━━━━━ INPUT FOR THIS TASK

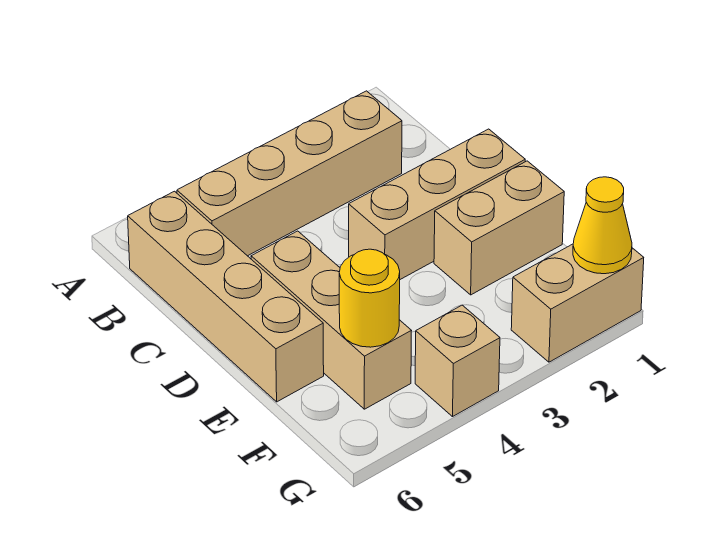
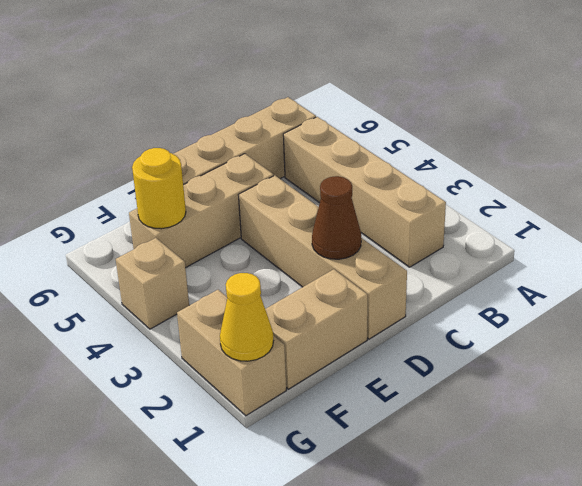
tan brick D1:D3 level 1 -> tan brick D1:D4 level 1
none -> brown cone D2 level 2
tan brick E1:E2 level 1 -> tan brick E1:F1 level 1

━━━━━━━━━━
━━━━━ INPUT FOR THIS TASK

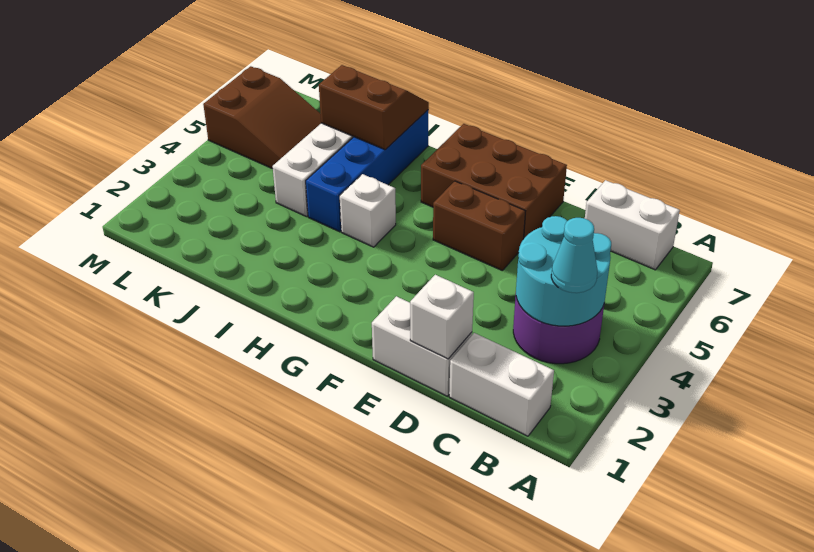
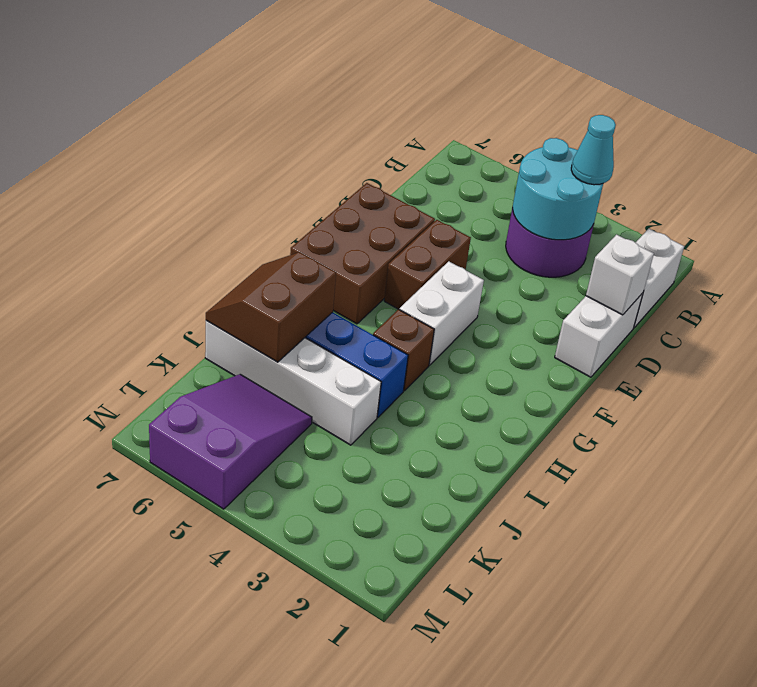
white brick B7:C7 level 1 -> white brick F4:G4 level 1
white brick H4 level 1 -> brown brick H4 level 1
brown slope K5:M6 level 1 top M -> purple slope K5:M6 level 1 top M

━━━━━━━━━━

> **WORK TO COMPLETE**
Extract from the listing above the lines between the line containing "white brick H4" and the line containing "brown slope K5:M6", keeping both of those lines. Output nothing else.

> **TASK RESPONSE**
white brick H4 level 1 -> brown brick H4 level 1
brown slope K5:M6 level 1 top M -> purple slope K5:M6 level 1 top M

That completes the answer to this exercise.